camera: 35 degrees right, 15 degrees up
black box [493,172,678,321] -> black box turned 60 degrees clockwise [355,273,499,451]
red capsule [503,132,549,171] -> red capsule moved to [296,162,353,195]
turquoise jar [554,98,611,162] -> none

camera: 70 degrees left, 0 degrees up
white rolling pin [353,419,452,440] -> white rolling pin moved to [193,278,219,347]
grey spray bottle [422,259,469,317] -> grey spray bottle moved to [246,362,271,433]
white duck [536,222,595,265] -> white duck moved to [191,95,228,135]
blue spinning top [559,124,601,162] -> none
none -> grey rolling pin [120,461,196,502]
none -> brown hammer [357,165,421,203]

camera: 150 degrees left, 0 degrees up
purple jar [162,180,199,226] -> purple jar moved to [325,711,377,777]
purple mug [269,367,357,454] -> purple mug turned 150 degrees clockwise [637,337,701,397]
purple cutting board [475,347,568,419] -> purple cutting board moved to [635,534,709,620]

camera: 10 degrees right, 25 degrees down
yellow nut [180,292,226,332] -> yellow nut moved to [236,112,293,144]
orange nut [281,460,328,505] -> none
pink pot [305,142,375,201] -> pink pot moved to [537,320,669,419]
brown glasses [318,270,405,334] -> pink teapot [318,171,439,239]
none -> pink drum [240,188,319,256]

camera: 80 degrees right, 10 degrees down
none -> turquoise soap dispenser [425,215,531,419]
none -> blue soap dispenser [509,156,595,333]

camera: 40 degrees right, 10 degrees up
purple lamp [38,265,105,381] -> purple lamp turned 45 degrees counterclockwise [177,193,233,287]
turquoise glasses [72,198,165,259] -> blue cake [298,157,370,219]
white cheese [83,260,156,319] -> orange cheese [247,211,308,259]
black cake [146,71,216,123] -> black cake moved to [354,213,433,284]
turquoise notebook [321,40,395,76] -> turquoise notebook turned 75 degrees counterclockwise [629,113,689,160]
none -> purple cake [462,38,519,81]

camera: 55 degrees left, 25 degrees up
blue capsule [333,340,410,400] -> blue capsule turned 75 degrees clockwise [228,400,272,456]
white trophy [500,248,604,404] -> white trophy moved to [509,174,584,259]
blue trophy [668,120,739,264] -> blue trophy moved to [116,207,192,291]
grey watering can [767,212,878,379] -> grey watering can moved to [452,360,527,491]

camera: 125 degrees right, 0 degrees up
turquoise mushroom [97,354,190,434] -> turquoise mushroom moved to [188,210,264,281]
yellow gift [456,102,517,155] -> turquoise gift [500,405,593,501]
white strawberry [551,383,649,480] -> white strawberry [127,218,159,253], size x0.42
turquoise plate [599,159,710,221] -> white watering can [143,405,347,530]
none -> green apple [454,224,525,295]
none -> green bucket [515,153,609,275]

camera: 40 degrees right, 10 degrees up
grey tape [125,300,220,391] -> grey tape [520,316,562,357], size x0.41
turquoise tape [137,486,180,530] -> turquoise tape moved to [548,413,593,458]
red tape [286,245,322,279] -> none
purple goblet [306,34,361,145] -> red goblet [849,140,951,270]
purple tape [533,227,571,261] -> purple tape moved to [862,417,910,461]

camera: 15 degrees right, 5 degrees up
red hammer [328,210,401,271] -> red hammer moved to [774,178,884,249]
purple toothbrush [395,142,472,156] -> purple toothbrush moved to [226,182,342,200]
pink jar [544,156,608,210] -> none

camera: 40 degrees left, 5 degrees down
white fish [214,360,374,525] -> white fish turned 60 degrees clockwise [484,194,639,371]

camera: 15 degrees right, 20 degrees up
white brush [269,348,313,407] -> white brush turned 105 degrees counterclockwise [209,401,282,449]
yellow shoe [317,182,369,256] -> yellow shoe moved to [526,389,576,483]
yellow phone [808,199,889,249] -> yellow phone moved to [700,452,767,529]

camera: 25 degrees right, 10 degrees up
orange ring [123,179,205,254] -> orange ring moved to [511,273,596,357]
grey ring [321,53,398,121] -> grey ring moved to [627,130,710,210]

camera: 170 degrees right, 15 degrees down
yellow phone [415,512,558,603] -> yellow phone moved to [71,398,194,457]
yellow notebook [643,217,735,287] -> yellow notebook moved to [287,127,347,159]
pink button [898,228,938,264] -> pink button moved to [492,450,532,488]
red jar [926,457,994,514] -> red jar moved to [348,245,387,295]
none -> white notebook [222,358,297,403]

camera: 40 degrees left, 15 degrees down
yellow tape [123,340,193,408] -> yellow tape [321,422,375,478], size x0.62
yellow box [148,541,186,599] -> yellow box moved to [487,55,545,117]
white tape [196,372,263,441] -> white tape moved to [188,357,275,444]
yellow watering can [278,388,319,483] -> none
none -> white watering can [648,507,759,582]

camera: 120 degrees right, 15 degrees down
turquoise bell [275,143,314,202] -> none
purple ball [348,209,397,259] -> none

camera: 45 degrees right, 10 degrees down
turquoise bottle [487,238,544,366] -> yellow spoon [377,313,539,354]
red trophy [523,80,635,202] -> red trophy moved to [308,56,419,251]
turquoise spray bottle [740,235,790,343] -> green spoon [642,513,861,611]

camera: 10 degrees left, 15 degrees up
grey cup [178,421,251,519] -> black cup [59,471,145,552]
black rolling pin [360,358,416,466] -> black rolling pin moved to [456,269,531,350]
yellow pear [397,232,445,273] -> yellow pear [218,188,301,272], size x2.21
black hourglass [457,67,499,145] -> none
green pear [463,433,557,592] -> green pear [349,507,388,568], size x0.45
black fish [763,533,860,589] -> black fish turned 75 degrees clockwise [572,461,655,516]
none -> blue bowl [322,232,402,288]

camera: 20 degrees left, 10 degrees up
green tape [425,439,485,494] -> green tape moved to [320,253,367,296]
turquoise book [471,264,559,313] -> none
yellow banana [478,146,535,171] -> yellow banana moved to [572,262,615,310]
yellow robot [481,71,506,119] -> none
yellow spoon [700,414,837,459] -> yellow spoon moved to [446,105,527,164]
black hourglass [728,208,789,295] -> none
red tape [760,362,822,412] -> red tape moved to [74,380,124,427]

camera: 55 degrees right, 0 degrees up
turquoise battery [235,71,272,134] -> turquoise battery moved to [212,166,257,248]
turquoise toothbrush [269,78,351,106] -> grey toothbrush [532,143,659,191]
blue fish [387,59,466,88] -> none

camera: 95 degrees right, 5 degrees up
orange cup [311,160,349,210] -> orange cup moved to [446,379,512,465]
-=-=-
ABOUT THIS EXERCISE
Write out the material above exactly, please, from its first line up to and including the line where "camera: 125 degrees right, 0 degrees up" appears, and stop there.

EXPECTED OUTPUT
camera: 35 degrees right, 15 degrees up
black box [493,172,678,321] -> black box turned 60 degrees clockwise [355,273,499,451]
red capsule [503,132,549,171] -> red capsule moved to [296,162,353,195]
turquoise jar [554,98,611,162] -> none

camera: 70 degrees left, 0 degrees up
white rolling pin [353,419,452,440] -> white rolling pin moved to [193,278,219,347]
grey spray bottle [422,259,469,317] -> grey spray bottle moved to [246,362,271,433]
white duck [536,222,595,265] -> white duck moved to [191,95,228,135]
blue spinning top [559,124,601,162] -> none
none -> grey rolling pin [120,461,196,502]
none -> brown hammer [357,165,421,203]

camera: 150 degrees left, 0 degrees up
purple jar [162,180,199,226] -> purple jar moved to [325,711,377,777]
purple mug [269,367,357,454] -> purple mug turned 150 degrees clockwise [637,337,701,397]
purple cutting board [475,347,568,419] -> purple cutting board moved to [635,534,709,620]

camera: 10 degrees right, 25 degrees down
yellow nut [180,292,226,332] -> yellow nut moved to [236,112,293,144]
orange nut [281,460,328,505] -> none
pink pot [305,142,375,201] -> pink pot moved to [537,320,669,419]
brown glasses [318,270,405,334] -> pink teapot [318,171,439,239]
none -> pink drum [240,188,319,256]

camera: 80 degrees right, 10 degrees down
none -> turquoise soap dispenser [425,215,531,419]
none -> blue soap dispenser [509,156,595,333]

camera: 40 degrees right, 10 degrees up
purple lamp [38,265,105,381] -> purple lamp turned 45 degrees counterclockwise [177,193,233,287]
turquoise glasses [72,198,165,259] -> blue cake [298,157,370,219]
white cheese [83,260,156,319] -> orange cheese [247,211,308,259]
black cake [146,71,216,123] -> black cake moved to [354,213,433,284]
turquoise notebook [321,40,395,76] -> turquoise notebook turned 75 degrees counterclockwise [629,113,689,160]
none -> purple cake [462,38,519,81]

camera: 55 degrees left, 25 degrees up
blue capsule [333,340,410,400] -> blue capsule turned 75 degrees clockwise [228,400,272,456]
white trophy [500,248,604,404] -> white trophy moved to [509,174,584,259]
blue trophy [668,120,739,264] -> blue trophy moved to [116,207,192,291]
grey watering can [767,212,878,379] -> grey watering can moved to [452,360,527,491]

camera: 125 degrees right, 0 degrees up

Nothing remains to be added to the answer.